[Before and after images]
----

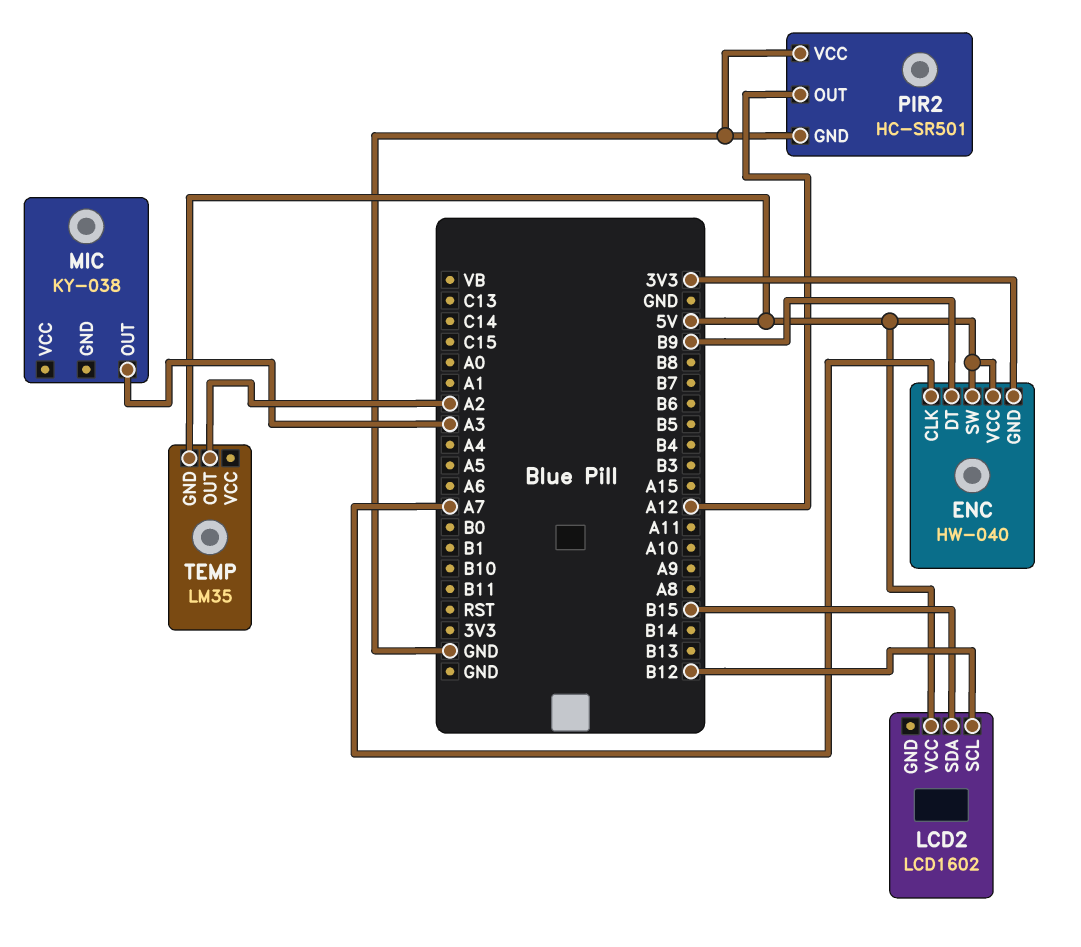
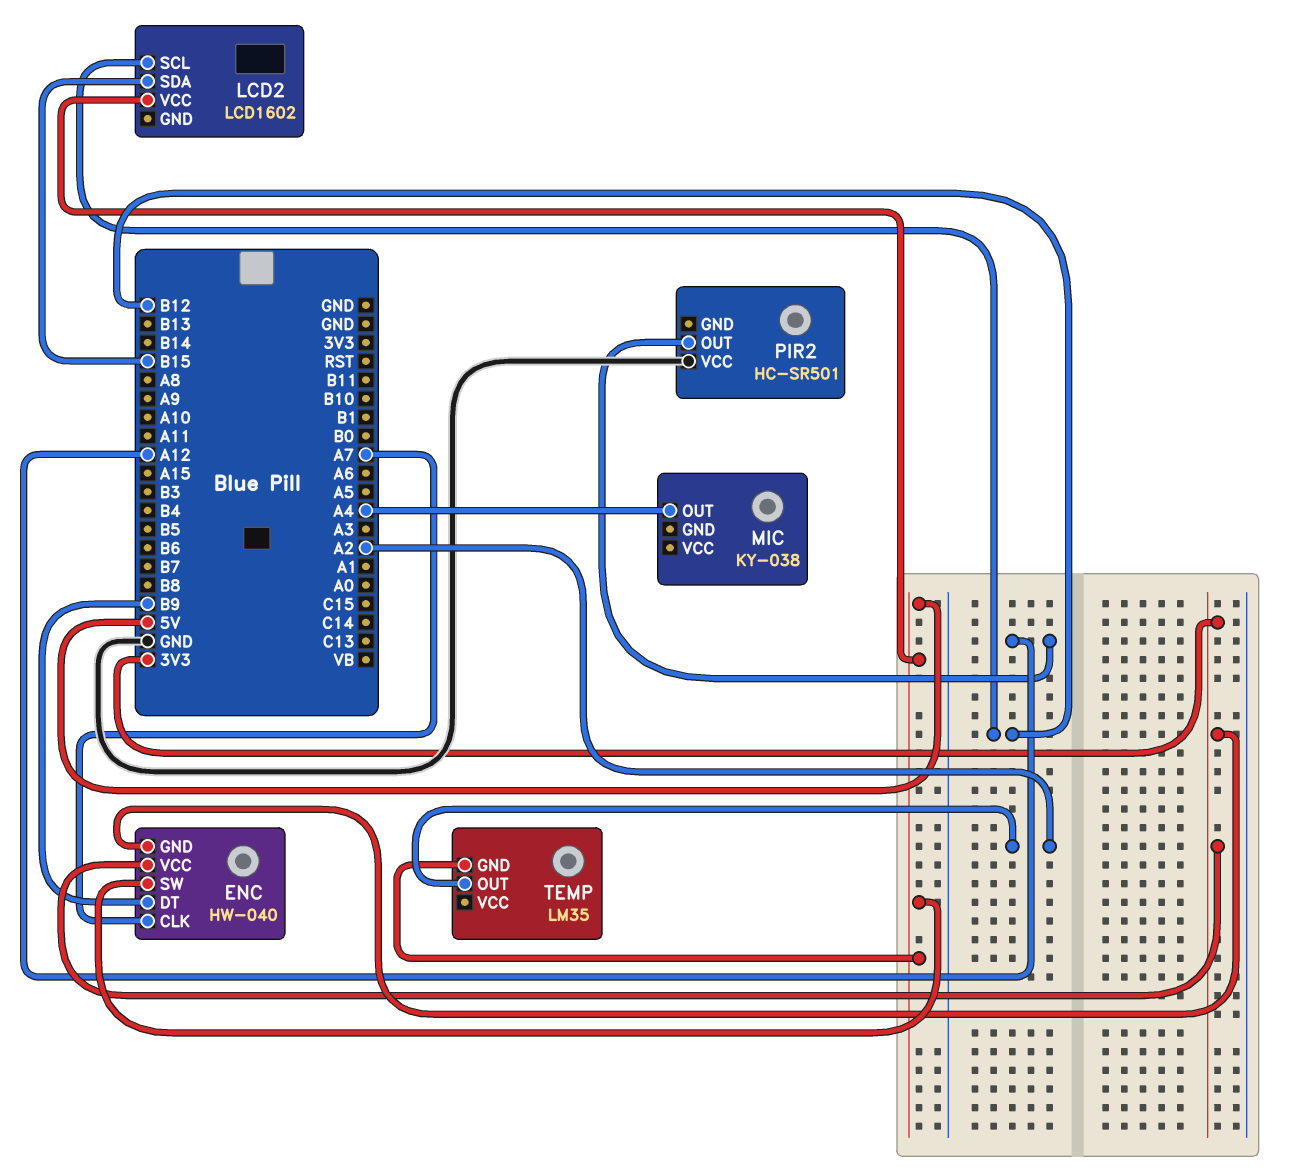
ENC pin VCC: 5V -> 3V3
MIC pin OUT: A3 -> A4
PIR2 pin GND: GND -> none

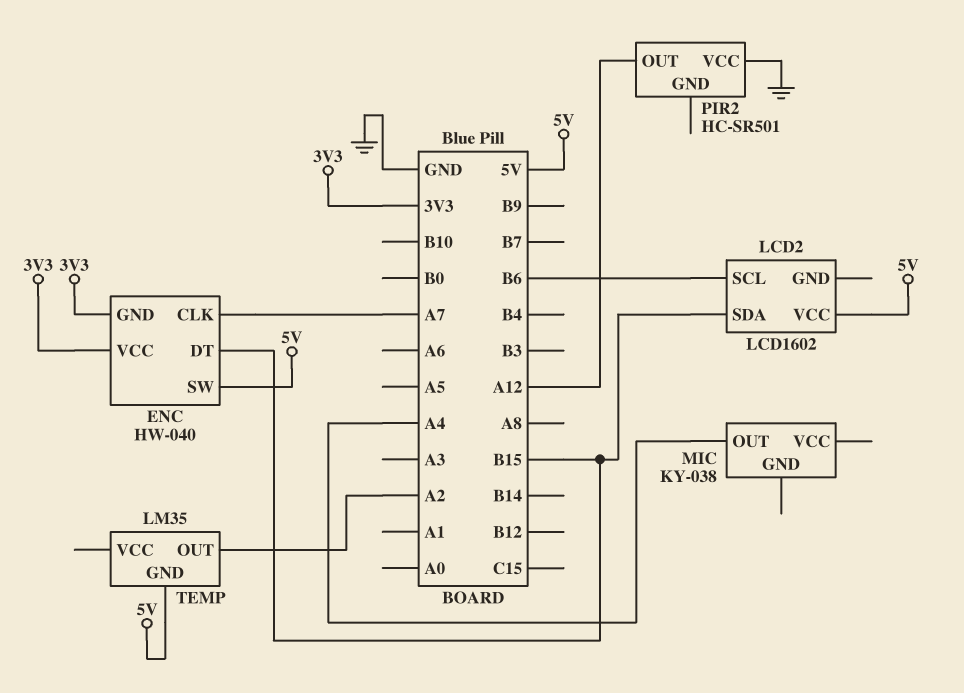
ENC pin DT: B9 -> B15
LCD2 pin SCL: B12 -> B6

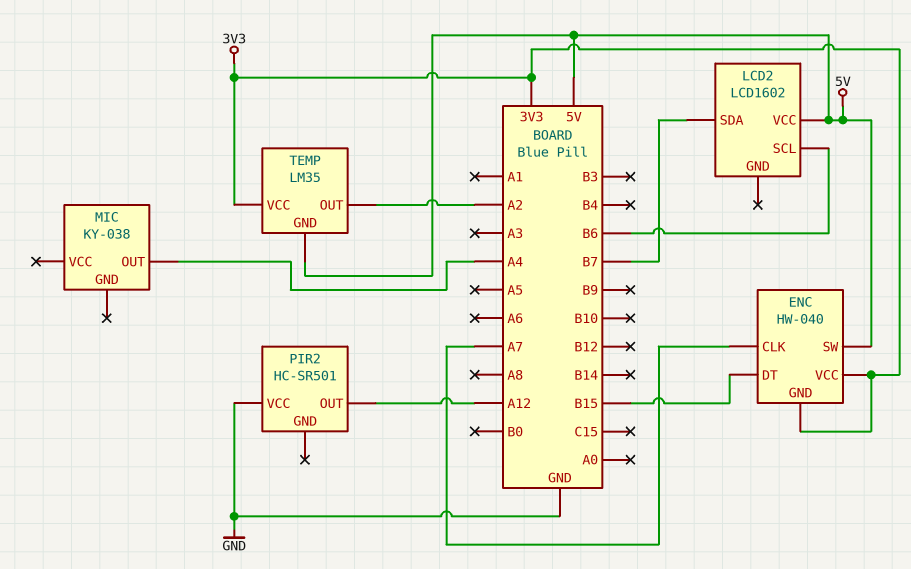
LCD2 pin SDA: B15 -> B7
TEMP pin VCC: none -> 3V3

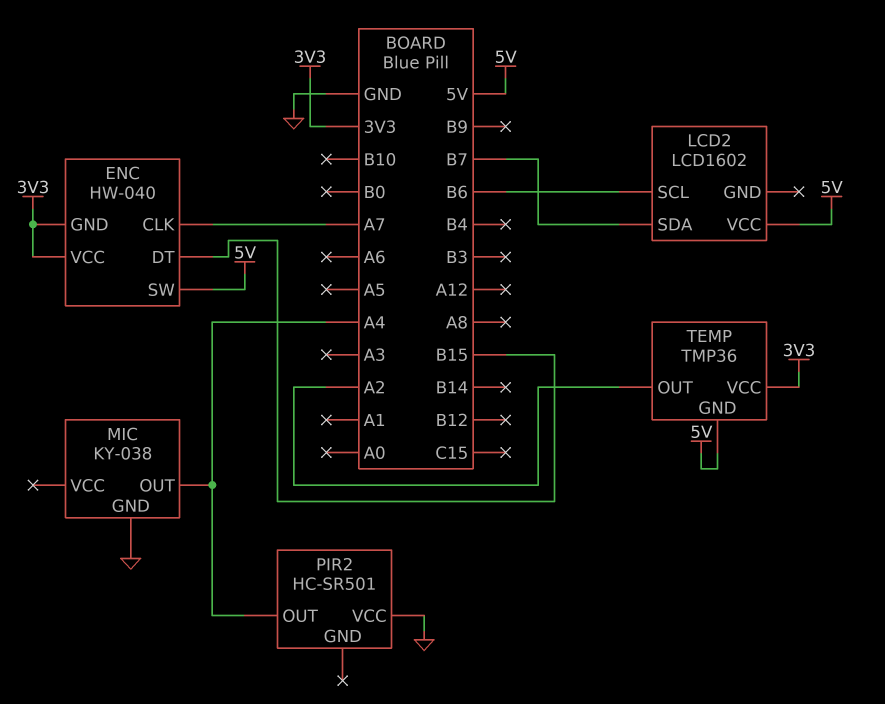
MIC pin GND: none -> GND
PIR2 pin OUT: A12 -> A4
TEMP: LM35 -> TMP36

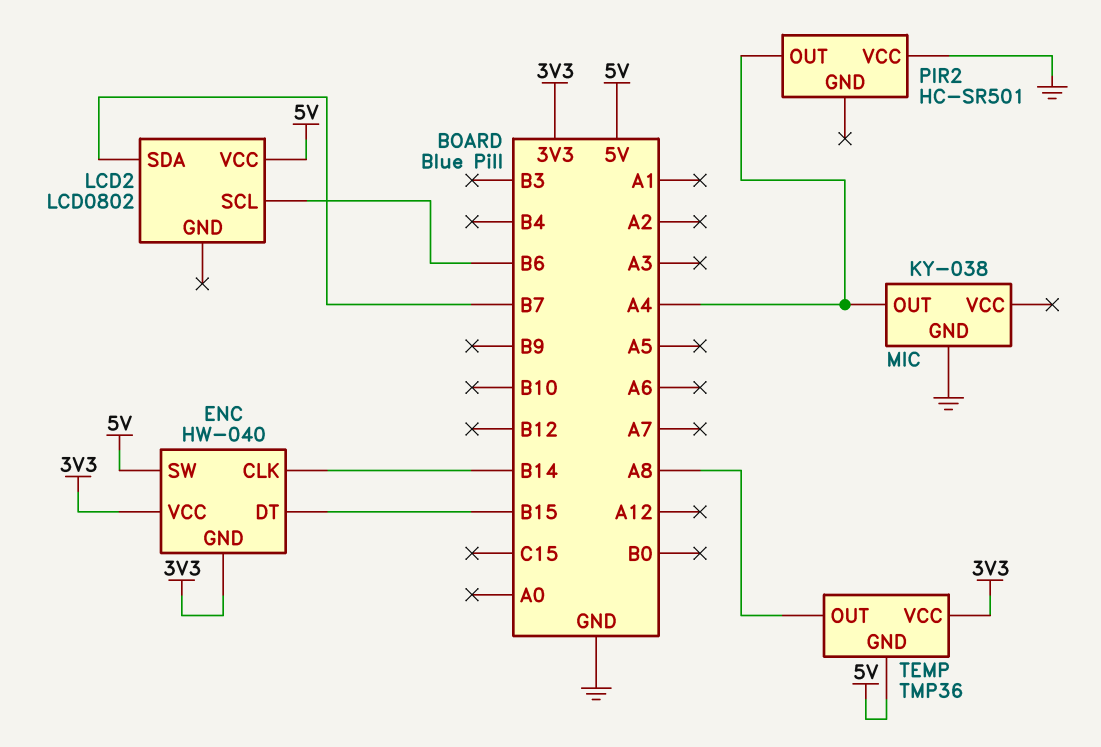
ENC pin CLK: A7 -> B14
LCD2: LCD1602 -> LCD0802
TEMP pin OUT: A2 -> A8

----

How to complete this task
When the word "TEMP" shows up in a line of the entries, pull that line out.

Output for this task
TEMP pin VCC: none -> 3V3
TEMP: LM35 -> TMP36
TEMP pin OUT: A2 -> A8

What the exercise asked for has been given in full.